• [Task goal]
Copy all lines below exactly as written. Leave pictures out.

• [Stored data]
+--

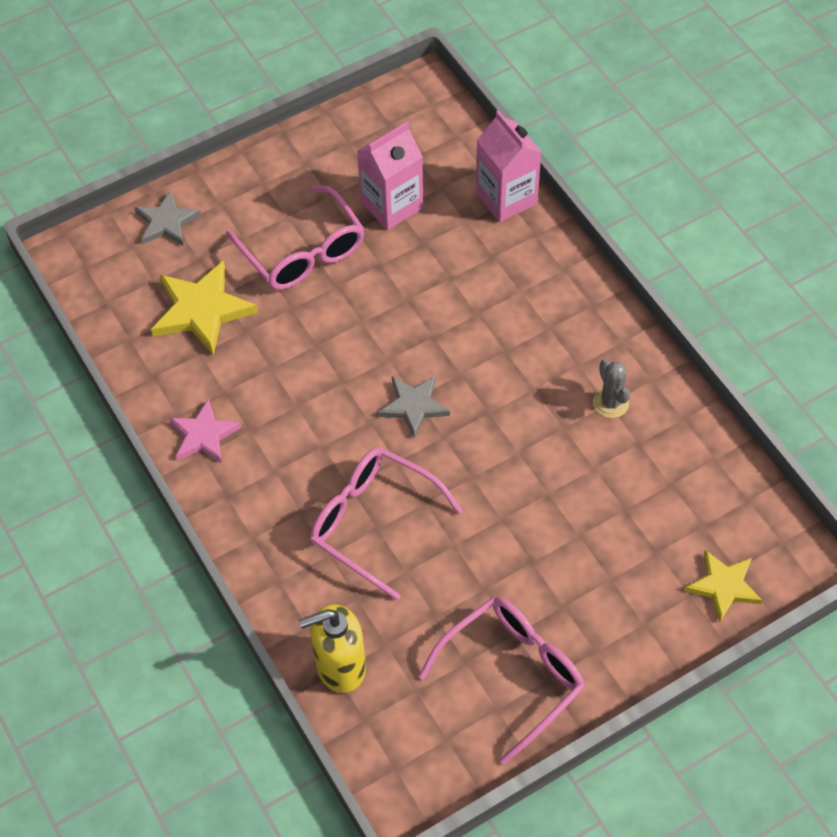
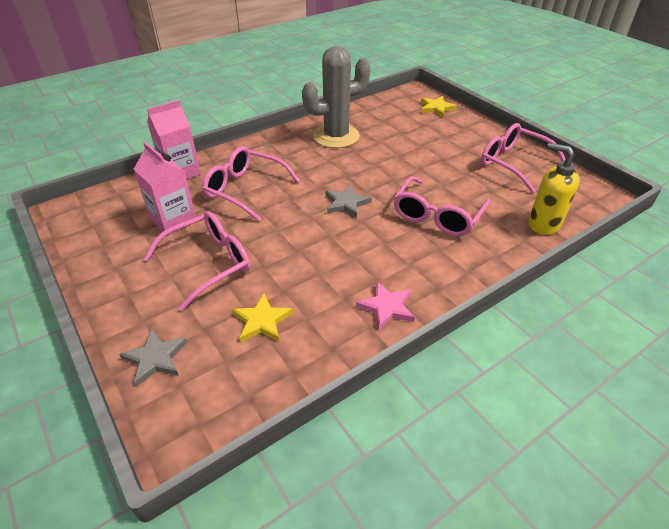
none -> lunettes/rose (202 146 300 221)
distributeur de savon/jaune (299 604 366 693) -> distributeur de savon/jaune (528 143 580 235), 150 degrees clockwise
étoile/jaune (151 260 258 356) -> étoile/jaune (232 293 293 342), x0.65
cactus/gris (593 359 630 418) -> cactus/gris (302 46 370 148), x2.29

+--

• [Response for this exercise]
none -> lunettes/rose (202 146 300 221)
distributeur de savon/jaune (299 604 366 693) -> distributeur de savon/jaune (528 143 580 235), 150 degrees clockwise
étoile/jaune (151 260 258 356) -> étoile/jaune (232 293 293 342), x0.65
cactus/gris (593 359 630 418) -> cactus/gris (302 46 370 148), x2.29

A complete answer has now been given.